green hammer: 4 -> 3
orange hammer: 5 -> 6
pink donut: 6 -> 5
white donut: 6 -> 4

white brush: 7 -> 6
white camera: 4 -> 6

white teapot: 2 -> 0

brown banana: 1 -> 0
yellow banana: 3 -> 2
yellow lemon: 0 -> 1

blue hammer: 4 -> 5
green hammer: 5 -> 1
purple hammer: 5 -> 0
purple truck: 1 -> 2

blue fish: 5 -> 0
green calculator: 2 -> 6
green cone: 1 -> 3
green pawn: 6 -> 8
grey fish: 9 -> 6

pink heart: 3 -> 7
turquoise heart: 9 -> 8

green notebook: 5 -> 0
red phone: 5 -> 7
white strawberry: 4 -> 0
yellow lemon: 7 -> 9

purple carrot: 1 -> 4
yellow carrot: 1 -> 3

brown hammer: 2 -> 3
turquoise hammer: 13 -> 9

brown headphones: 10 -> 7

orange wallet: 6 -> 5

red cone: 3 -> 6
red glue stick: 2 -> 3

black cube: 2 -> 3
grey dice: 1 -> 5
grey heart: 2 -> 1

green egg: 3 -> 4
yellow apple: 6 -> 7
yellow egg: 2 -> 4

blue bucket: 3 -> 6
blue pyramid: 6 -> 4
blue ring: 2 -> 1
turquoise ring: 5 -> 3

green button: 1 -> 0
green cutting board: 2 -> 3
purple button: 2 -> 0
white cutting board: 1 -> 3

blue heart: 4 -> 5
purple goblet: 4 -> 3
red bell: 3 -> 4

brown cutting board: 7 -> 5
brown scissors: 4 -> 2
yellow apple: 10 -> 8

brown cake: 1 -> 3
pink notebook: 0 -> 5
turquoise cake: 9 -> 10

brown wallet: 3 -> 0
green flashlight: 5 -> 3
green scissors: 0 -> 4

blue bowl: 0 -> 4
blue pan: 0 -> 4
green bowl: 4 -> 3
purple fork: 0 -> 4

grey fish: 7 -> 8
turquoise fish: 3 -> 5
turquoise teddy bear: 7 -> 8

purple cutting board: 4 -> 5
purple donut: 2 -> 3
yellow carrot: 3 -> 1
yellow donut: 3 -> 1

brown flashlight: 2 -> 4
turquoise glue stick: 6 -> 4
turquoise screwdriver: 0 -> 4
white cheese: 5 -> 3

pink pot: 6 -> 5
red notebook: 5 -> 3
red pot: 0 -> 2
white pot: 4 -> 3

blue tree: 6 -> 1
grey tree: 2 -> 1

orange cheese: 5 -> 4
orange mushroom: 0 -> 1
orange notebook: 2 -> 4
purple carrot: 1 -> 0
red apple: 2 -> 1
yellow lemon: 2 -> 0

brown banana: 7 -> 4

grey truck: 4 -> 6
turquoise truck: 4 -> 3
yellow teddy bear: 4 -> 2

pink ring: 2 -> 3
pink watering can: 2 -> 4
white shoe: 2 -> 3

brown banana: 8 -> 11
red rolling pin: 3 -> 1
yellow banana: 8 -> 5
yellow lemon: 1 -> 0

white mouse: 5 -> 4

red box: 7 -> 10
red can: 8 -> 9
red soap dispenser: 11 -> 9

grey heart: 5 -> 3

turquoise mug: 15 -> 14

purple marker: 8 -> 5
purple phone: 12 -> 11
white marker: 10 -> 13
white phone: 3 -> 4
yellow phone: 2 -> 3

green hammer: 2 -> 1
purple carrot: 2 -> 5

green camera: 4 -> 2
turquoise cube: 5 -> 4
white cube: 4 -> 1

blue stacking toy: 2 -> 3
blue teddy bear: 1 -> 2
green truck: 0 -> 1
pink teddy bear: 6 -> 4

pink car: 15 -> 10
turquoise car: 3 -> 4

### ABOUT THIS EXERCISE
Please return every line from the one that contains "purple phone: 12 -> 11" through the end of the entries, exactly, leaving out all others.

### TASK SOLUTION
purple phone: 12 -> 11
white marker: 10 -> 13
white phone: 3 -> 4
yellow phone: 2 -> 3

green hammer: 2 -> 1
purple carrot: 2 -> 5

green camera: 4 -> 2
turquoise cube: 5 -> 4
white cube: 4 -> 1

blue stacking toy: 2 -> 3
blue teddy bear: 1 -> 2
green truck: 0 -> 1
pink teddy bear: 6 -> 4

pink car: 15 -> 10
turquoise car: 3 -> 4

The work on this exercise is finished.